*PROBLEM REQUIREMENTS*
Reproduce, word for word, the lines in the material below starting with the one that has "pink cube: 6 -> 8" and going on through the one that has "purple ball: 2 -> 1". Leave out all pictures.
DATA FOR PROCESSING Block Start
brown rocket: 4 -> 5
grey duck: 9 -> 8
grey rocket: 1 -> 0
DATA FOR PROCESSING Block End
DATA FOR PROCESSING Block Start
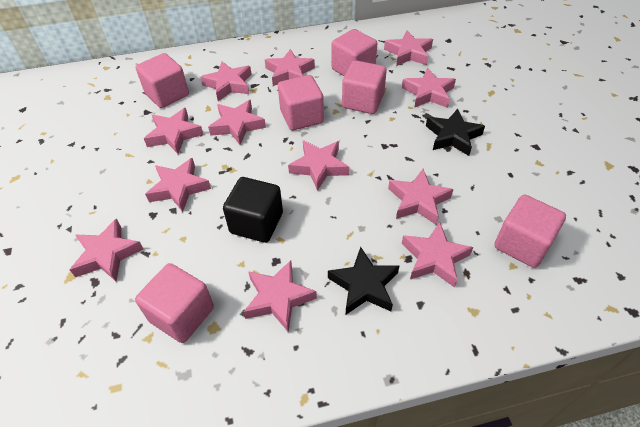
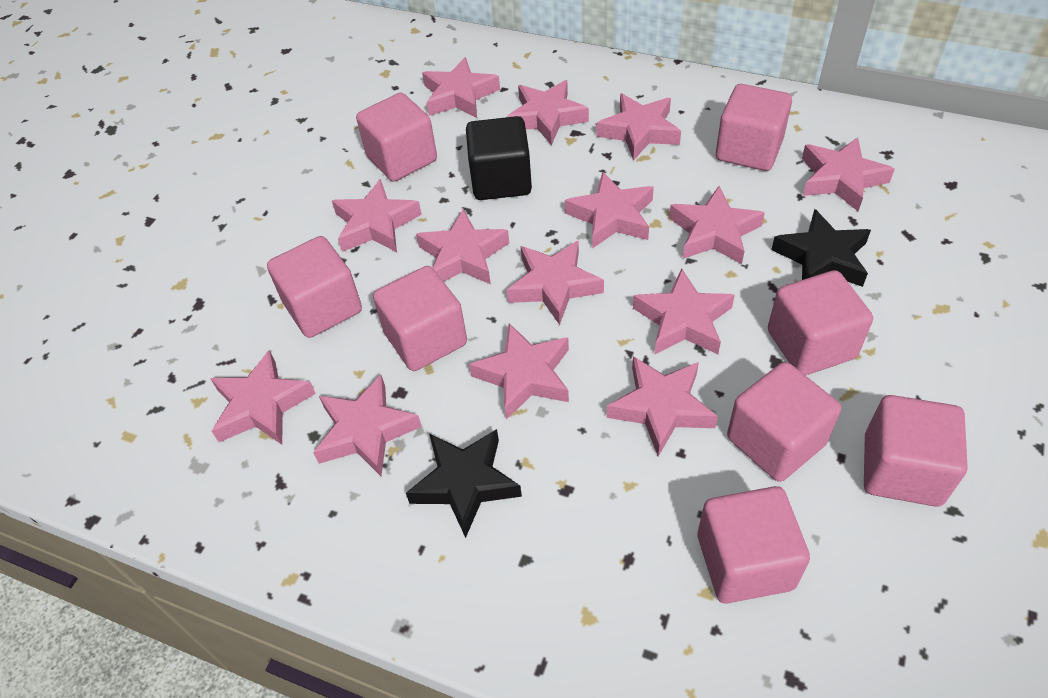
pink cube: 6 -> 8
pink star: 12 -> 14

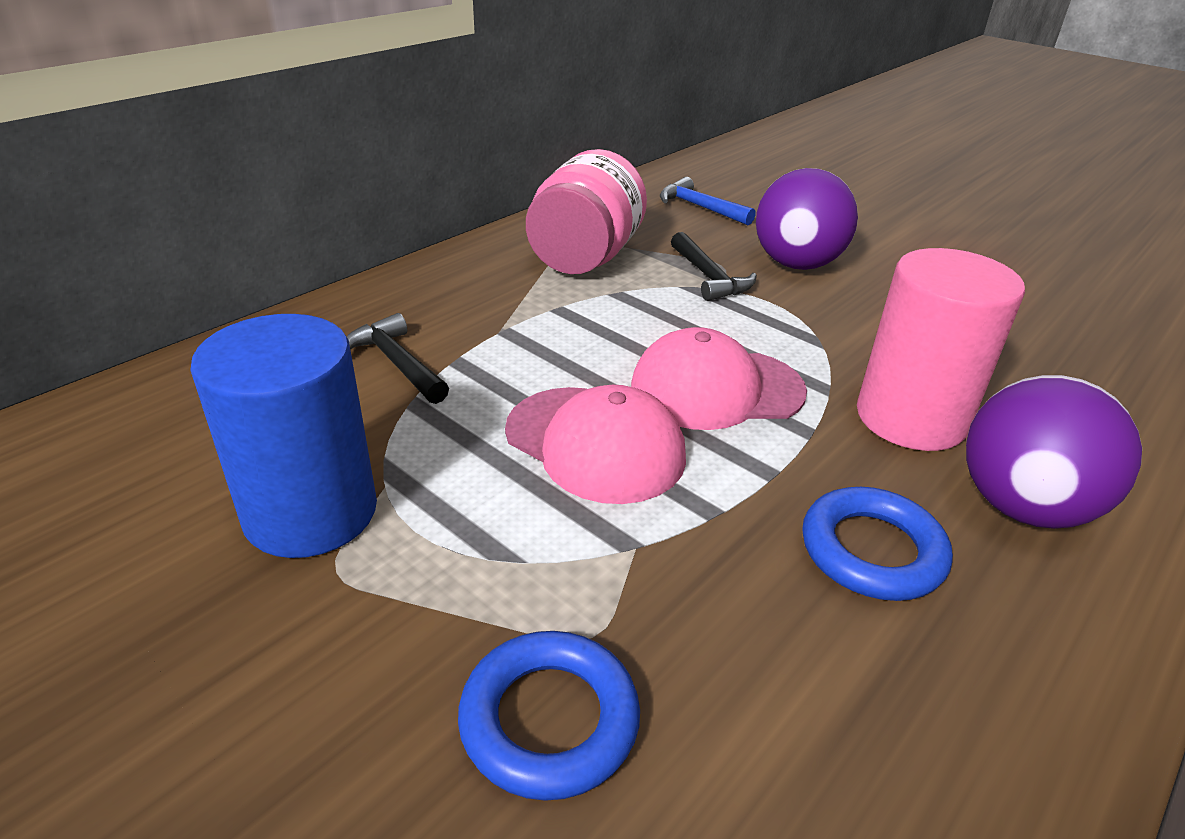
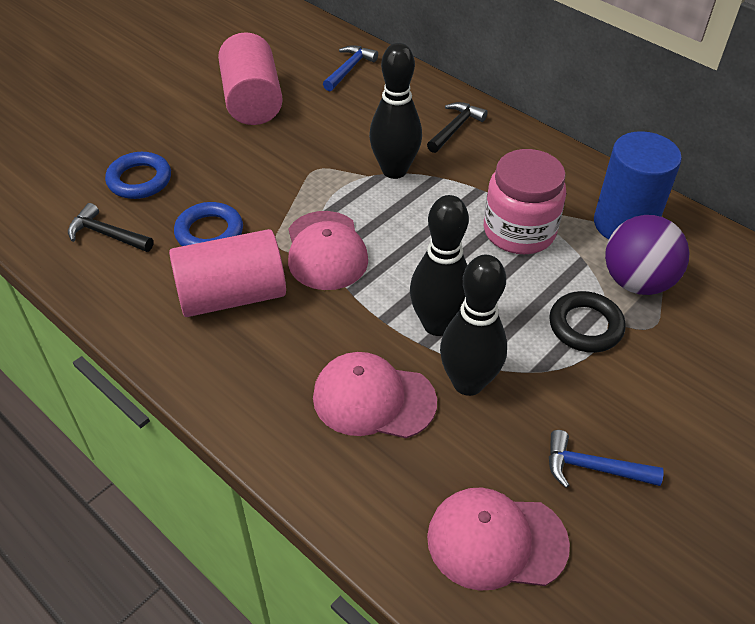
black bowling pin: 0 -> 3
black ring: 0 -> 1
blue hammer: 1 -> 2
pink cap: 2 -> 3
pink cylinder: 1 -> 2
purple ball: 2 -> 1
DATA FOR PROCESSING Block End
*OUTPUT BELOW*
pink cube: 6 -> 8
pink star: 12 -> 14

black bowling pin: 0 -> 3
black ring: 0 -> 1
blue hammer: 1 -> 2
pink cap: 2 -> 3
pink cylinder: 1 -> 2
purple ball: 2 -> 1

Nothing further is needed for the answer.